*** Block opens ***

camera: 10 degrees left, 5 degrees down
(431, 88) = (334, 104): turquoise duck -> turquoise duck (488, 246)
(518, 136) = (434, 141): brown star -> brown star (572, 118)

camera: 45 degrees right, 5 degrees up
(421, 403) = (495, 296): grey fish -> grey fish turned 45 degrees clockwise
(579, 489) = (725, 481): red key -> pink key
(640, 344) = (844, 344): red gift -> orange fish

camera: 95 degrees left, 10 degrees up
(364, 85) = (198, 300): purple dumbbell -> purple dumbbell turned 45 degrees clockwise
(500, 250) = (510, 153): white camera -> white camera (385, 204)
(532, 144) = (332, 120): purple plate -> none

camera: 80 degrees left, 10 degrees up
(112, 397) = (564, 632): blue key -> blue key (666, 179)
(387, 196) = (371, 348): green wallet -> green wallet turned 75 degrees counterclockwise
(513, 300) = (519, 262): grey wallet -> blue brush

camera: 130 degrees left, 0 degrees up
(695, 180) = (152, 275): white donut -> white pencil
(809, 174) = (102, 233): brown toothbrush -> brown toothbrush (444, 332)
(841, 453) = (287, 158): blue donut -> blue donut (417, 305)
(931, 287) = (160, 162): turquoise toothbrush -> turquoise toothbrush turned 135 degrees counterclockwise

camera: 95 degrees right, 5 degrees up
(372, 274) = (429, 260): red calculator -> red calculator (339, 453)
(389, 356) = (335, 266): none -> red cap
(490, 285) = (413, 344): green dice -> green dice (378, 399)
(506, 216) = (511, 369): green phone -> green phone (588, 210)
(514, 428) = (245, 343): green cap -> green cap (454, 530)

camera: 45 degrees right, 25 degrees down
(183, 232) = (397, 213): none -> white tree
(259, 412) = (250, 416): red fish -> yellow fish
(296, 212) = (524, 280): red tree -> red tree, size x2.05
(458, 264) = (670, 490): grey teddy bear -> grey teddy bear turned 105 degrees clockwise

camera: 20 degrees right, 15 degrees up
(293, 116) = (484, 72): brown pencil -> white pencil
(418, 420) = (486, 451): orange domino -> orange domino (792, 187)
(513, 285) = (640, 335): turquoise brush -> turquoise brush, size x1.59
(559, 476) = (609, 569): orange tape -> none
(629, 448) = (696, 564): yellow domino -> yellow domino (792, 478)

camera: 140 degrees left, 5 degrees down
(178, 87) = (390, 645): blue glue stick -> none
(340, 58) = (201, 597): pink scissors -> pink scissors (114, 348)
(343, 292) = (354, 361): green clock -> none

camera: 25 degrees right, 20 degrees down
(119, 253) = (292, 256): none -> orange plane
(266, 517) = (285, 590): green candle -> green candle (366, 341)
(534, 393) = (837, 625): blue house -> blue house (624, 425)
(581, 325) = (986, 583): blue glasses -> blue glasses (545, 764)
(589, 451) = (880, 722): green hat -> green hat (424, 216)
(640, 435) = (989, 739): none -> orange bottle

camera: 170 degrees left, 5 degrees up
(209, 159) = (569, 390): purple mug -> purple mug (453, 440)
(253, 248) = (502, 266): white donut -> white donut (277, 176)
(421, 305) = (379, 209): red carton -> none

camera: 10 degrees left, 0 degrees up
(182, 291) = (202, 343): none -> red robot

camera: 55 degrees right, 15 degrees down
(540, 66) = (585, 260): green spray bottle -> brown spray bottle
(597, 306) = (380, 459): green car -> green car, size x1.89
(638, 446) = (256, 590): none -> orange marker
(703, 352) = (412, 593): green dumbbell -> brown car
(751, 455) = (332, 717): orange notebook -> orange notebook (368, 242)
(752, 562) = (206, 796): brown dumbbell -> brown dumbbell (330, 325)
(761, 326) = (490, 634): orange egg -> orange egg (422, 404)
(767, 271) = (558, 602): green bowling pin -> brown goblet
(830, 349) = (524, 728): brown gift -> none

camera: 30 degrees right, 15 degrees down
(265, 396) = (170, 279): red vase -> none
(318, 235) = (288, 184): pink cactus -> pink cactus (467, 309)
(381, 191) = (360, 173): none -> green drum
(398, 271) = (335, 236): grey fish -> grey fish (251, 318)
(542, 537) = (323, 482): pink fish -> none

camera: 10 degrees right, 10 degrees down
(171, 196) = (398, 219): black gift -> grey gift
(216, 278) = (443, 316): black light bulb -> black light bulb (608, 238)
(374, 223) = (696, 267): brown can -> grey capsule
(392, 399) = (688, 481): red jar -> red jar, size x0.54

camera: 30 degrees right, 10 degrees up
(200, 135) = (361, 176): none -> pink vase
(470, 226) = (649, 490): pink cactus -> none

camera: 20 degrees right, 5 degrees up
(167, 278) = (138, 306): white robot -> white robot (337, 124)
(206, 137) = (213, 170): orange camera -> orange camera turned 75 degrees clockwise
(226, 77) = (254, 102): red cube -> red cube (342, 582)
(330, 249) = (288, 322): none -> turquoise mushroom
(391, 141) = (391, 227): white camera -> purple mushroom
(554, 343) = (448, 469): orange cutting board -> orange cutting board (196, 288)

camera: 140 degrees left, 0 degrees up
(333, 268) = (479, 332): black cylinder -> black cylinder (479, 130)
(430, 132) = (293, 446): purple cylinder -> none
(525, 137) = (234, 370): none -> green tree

*** Block closes ***

* [Problem to solve]
Report every line of the data in which "tree" appears.

* [Result of this task]
(183, 232) = (397, 213): none -> white tree
(296, 212) = (524, 280): red tree -> red tree, size x2.05
(525, 137) = (234, 370): none -> green tree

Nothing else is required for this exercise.